*Directions:*
Would you return the material below exactly, with no line left out?
>>>>>
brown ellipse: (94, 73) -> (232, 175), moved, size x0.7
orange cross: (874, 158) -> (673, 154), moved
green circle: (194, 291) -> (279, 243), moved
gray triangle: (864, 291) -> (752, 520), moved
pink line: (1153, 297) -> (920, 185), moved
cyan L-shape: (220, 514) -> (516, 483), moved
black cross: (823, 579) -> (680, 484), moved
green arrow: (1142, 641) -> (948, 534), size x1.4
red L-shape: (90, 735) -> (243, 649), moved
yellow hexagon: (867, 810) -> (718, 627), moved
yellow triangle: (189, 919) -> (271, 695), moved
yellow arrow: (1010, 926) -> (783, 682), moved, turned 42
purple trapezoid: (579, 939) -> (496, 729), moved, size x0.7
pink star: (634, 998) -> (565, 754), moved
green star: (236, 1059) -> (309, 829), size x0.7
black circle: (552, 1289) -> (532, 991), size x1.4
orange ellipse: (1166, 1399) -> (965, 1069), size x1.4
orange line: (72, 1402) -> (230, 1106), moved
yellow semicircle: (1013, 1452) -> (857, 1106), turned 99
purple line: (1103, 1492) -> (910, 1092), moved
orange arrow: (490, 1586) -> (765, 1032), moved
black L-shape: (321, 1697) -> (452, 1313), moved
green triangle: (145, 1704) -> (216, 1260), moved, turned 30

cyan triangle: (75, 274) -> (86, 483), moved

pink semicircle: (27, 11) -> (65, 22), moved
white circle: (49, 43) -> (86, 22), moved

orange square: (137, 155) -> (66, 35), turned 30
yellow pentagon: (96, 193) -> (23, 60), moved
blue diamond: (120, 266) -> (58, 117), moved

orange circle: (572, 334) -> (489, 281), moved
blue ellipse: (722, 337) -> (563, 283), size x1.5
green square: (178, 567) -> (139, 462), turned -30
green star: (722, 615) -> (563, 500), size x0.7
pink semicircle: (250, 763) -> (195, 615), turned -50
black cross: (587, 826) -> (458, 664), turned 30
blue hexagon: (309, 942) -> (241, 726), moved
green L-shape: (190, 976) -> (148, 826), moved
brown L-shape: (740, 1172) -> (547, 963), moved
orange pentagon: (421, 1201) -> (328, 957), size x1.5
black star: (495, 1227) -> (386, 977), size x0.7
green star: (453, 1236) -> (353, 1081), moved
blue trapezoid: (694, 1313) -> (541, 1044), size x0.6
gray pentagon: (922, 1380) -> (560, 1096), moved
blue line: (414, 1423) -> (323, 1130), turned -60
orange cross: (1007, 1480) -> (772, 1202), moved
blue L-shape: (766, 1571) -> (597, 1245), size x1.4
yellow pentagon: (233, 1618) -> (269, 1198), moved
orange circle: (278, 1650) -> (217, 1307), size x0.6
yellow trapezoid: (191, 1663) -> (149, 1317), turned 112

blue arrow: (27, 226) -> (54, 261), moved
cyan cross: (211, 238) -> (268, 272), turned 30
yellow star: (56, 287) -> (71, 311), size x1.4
<<<<<
*Answer box:*
brown ellipse: (94, 73) -> (232, 175), moved, size x0.7
orange cross: (874, 158) -> (673, 154), moved
green circle: (194, 291) -> (279, 243), moved
gray triangle: (864, 291) -> (752, 520), moved
pink line: (1153, 297) -> (920, 185), moved
cyan L-shape: (220, 514) -> (516, 483), moved
black cross: (823, 579) -> (680, 484), moved
green arrow: (1142, 641) -> (948, 534), size x1.4
red L-shape: (90, 735) -> (243, 649), moved
yellow hexagon: (867, 810) -> (718, 627), moved
yellow triangle: (189, 919) -> (271, 695), moved
yellow arrow: (1010, 926) -> (783, 682), moved, turned 42
purple trapezoid: (579, 939) -> (496, 729), moved, size x0.7
pink star: (634, 998) -> (565, 754), moved
green star: (236, 1059) -> (309, 829), size x0.7
black circle: (552, 1289) -> (532, 991), size x1.4
orange ellipse: (1166, 1399) -> (965, 1069), size x1.4
orange line: (72, 1402) -> (230, 1106), moved
yellow semicircle: (1013, 1452) -> (857, 1106), turned 99
purple line: (1103, 1492) -> (910, 1092), moved
orange arrow: (490, 1586) -> (765, 1032), moved
black L-shape: (321, 1697) -> (452, 1313), moved
green triangle: (145, 1704) -> (216, 1260), moved, turned 30

cyan triangle: (75, 274) -> (86, 483), moved

pink semicircle: (27, 11) -> (65, 22), moved
white circle: (49, 43) -> (86, 22), moved

orange square: (137, 155) -> (66, 35), turned 30
yellow pentagon: (96, 193) -> (23, 60), moved
blue diamond: (120, 266) -> (58, 117), moved

orange circle: (572, 334) -> (489, 281), moved
blue ellipse: (722, 337) -> (563, 283), size x1.5
green square: (178, 567) -> (139, 462), turned -30
green star: (722, 615) -> (563, 500), size x0.7
pink semicircle: (250, 763) -> (195, 615), turned -50
black cross: (587, 826) -> (458, 664), turned 30
blue hexagon: (309, 942) -> (241, 726), moved
green L-shape: (190, 976) -> (148, 826), moved
brown L-shape: (740, 1172) -> (547, 963), moved
orange pentagon: (421, 1201) -> (328, 957), size x1.5
black star: (495, 1227) -> (386, 977), size x0.7
green star: (453, 1236) -> (353, 1081), moved
blue trapezoid: (694, 1313) -> (541, 1044), size x0.6
gray pentagon: (922, 1380) -> (560, 1096), moved
blue line: (414, 1423) -> (323, 1130), turned -60
orange cross: (1007, 1480) -> (772, 1202), moved
blue L-shape: (766, 1571) -> (597, 1245), size x1.4
yellow pentagon: (233, 1618) -> (269, 1198), moved
orange circle: (278, 1650) -> (217, 1307), size x0.6
yellow trapezoid: (191, 1663) -> (149, 1317), turned 112

blue arrow: (27, 226) -> (54, 261), moved
cyan cross: (211, 238) -> (268, 272), turned 30
yellow star: (56, 287) -> (71, 311), size x1.4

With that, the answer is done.